*** Dataset records ***
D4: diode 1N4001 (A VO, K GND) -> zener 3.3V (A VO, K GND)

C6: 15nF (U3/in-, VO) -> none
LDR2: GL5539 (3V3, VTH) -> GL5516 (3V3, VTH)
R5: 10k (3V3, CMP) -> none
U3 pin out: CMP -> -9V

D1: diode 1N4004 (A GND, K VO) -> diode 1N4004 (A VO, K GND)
*** End of Dataset records ***
▶ **Task statement**
For the string "diode", give the number of lines in the entries that contain it, with no other words.

▶ **Answer box**
2